Copy every record word for word. The images stay behind.

'''

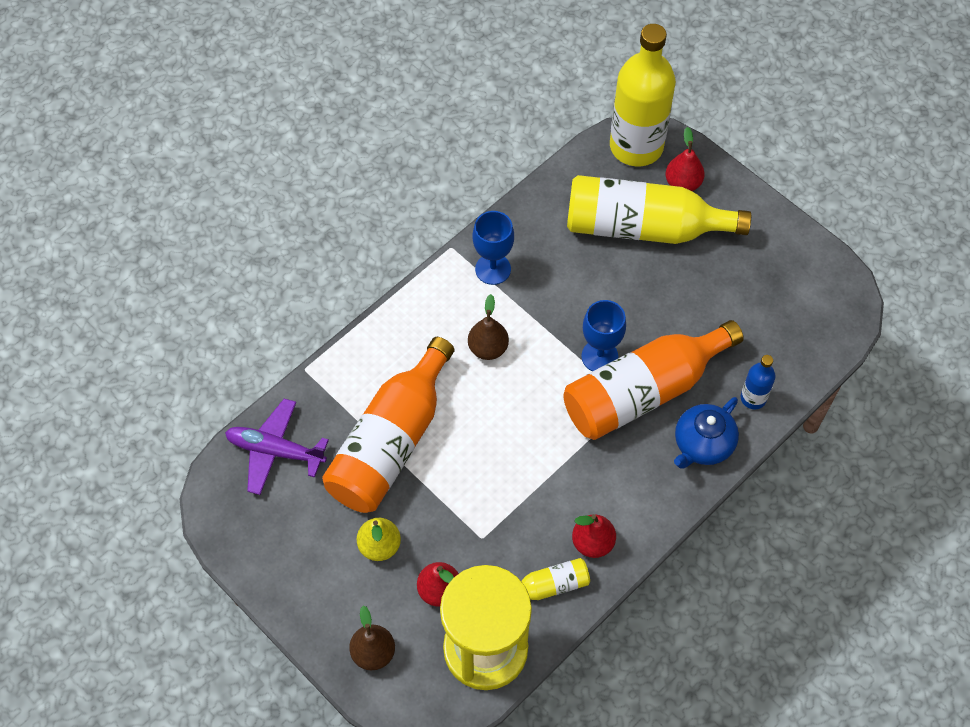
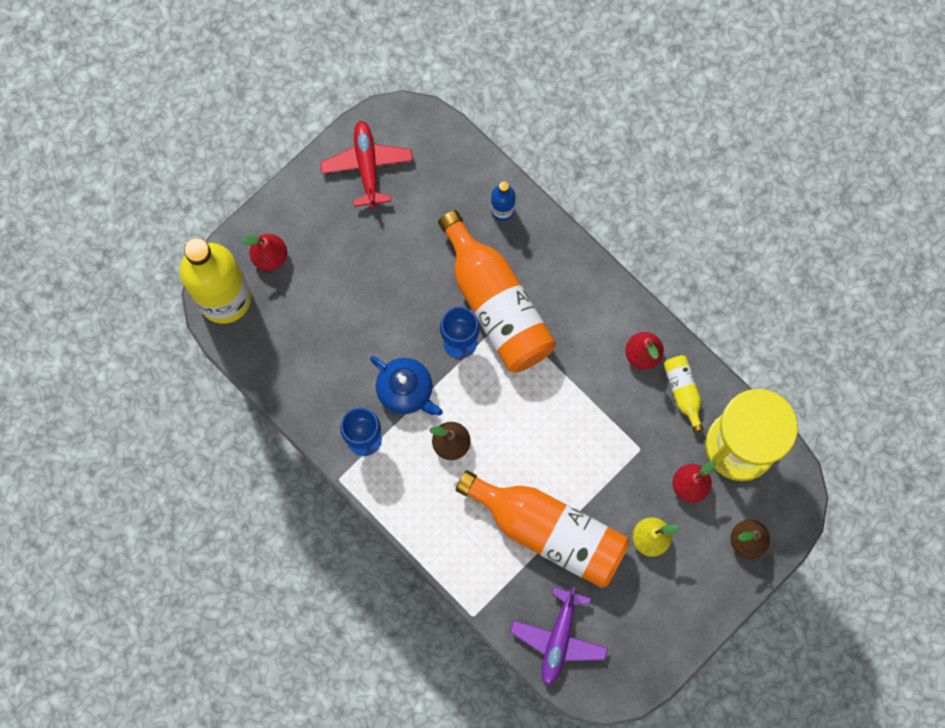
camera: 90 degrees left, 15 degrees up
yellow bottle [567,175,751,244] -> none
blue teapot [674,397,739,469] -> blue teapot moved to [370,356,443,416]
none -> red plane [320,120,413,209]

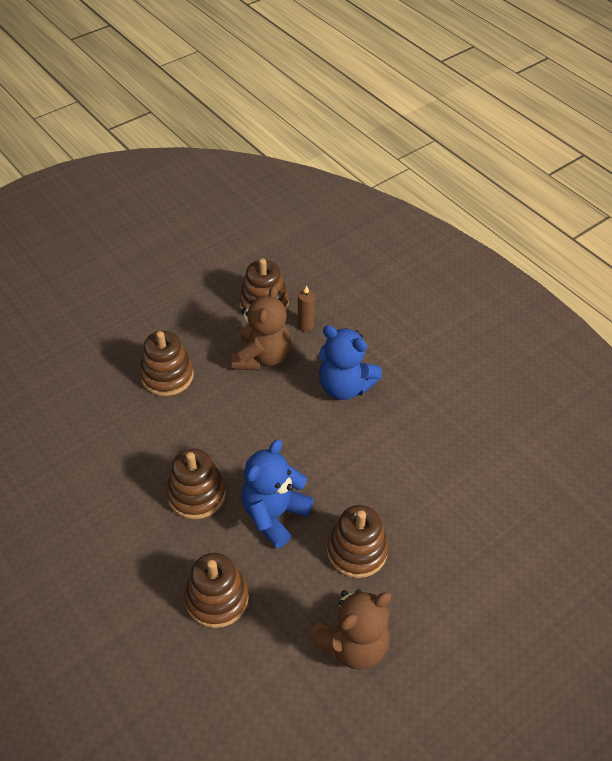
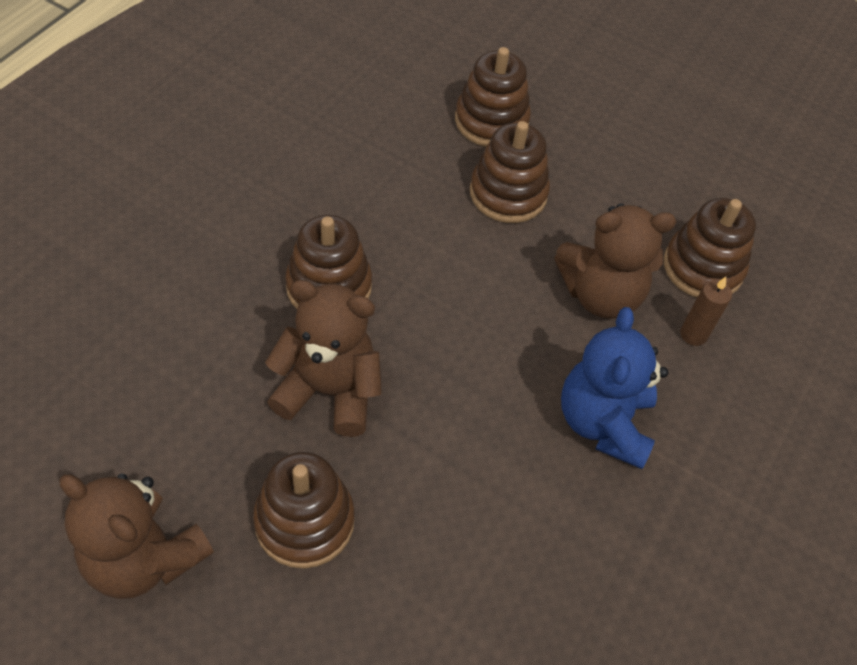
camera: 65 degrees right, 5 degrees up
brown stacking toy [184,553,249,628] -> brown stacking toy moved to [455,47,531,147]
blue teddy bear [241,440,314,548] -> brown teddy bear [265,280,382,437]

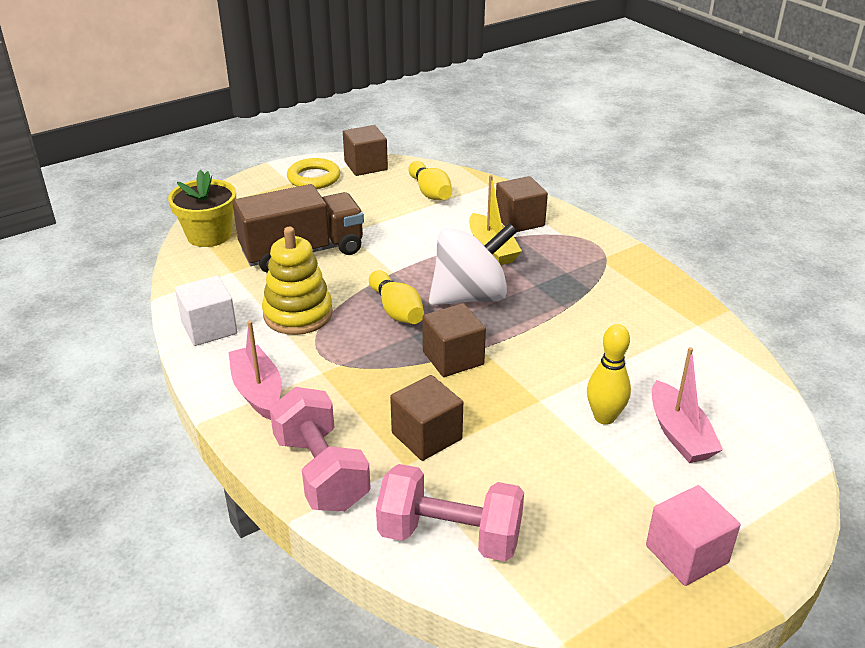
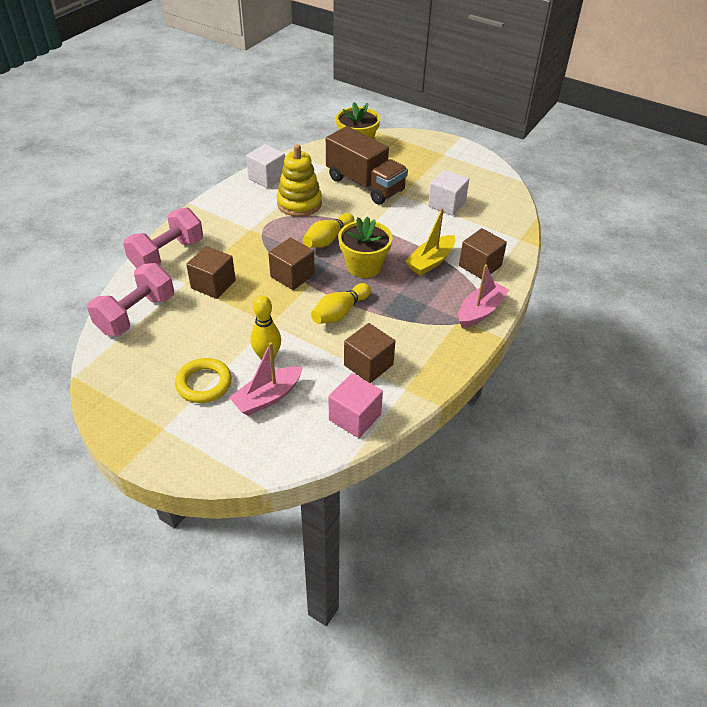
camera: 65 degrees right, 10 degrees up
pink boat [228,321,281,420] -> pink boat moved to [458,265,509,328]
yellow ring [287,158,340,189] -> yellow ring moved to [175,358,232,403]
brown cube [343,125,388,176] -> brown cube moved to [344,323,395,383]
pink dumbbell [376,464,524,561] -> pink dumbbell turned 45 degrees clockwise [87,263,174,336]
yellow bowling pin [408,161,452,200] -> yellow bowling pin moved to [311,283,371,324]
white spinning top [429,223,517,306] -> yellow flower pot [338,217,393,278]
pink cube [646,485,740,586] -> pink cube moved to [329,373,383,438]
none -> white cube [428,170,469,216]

'''

**Task solution**
camera: 90 degrees left, 15 degrees up
yellow bottle [567,175,751,244] -> none
blue teapot [674,397,739,469] -> blue teapot moved to [370,356,443,416]
none -> red plane [320,120,413,209]

camera: 65 degrees right, 5 degrees up
brown stacking toy [184,553,249,628] -> brown stacking toy moved to [455,47,531,147]
blue teddy bear [241,440,314,548] -> brown teddy bear [265,280,382,437]

camera: 65 degrees right, 10 degrees up
pink boat [228,321,281,420] -> pink boat moved to [458,265,509,328]
yellow ring [287,158,340,189] -> yellow ring moved to [175,358,232,403]
brown cube [343,125,388,176] -> brown cube moved to [344,323,395,383]
pink dumbbell [376,464,524,561] -> pink dumbbell turned 45 degrees clockwise [87,263,174,336]
yellow bowling pin [408,161,452,200] -> yellow bowling pin moved to [311,283,371,324]
white spinning top [429,223,517,306] -> yellow flower pot [338,217,393,278]
pink cube [646,485,740,586] -> pink cube moved to [329,373,383,438]
none -> white cube [428,170,469,216]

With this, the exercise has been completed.